* **PROMPT**
Nothing but the lines from the one with "play ball/orange-coloured (346" through the last line of the data should be restated, each word for word.

* **INFORMATION SUPPLIED**
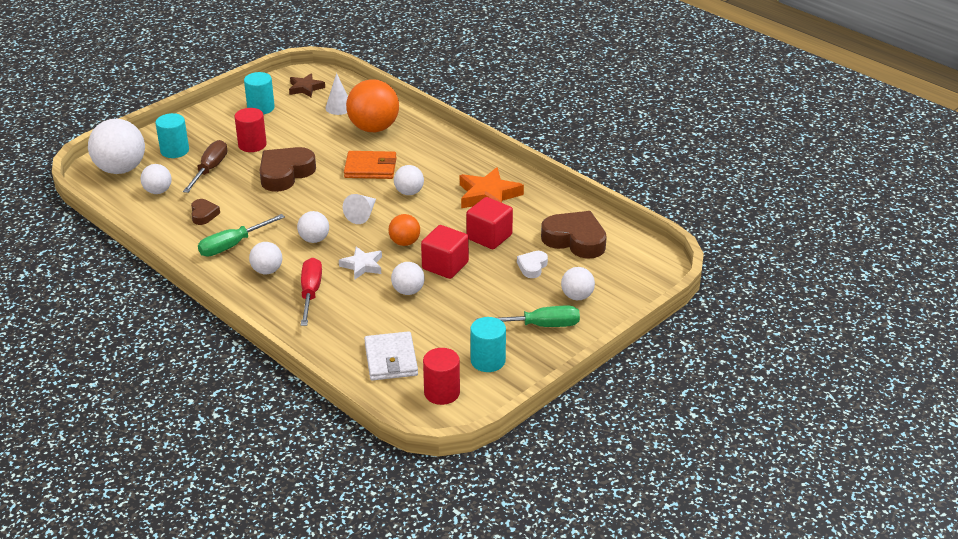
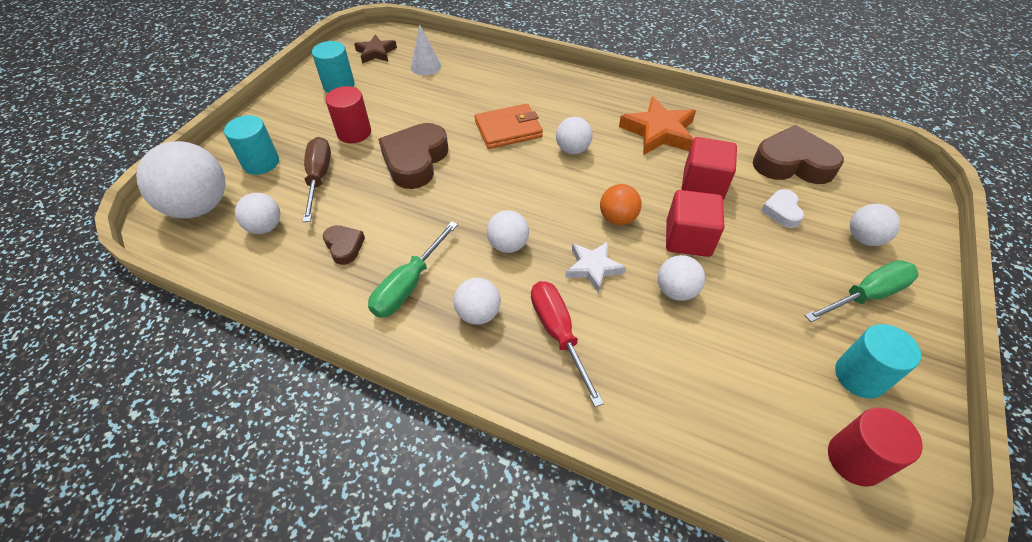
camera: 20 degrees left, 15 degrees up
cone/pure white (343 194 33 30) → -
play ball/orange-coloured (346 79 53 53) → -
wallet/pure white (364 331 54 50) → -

* **TASK RESPONSE**
play ball/orange-coloured (346 79 53 53) → -
wallet/pure white (364 331 54 50) → -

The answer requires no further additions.